- **RAW DATA**

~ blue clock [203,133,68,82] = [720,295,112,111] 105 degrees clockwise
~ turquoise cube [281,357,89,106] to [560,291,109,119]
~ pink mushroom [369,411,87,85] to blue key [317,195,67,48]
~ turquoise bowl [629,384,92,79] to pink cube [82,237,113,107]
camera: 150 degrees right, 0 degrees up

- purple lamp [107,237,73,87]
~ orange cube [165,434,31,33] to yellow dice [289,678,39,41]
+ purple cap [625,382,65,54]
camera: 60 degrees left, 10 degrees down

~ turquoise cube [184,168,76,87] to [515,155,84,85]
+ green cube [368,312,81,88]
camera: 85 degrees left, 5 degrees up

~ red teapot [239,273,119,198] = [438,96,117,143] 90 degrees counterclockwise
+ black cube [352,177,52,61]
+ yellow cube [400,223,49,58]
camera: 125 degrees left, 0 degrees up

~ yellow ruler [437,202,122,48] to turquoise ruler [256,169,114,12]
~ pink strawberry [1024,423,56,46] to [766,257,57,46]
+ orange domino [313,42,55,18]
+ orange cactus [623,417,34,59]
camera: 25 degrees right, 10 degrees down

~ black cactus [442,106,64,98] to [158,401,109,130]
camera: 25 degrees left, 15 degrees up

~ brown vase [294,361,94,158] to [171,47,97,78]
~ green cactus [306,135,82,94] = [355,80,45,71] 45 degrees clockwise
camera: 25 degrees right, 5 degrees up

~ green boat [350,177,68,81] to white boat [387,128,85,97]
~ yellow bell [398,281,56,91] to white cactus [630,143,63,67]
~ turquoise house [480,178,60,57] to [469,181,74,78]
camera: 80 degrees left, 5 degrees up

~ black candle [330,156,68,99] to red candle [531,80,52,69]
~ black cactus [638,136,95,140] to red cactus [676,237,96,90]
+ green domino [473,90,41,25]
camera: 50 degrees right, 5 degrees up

- **WHAT IS REQUIRED**
Copy task for the entries above: every line with the string "blue".

- **WRITTEN RESPONSE**
~ blue clock [203,133,68,82] = [720,295,112,111] 105 degrees clockwise
~ pink mushroom [369,411,87,85] to blue key [317,195,67,48]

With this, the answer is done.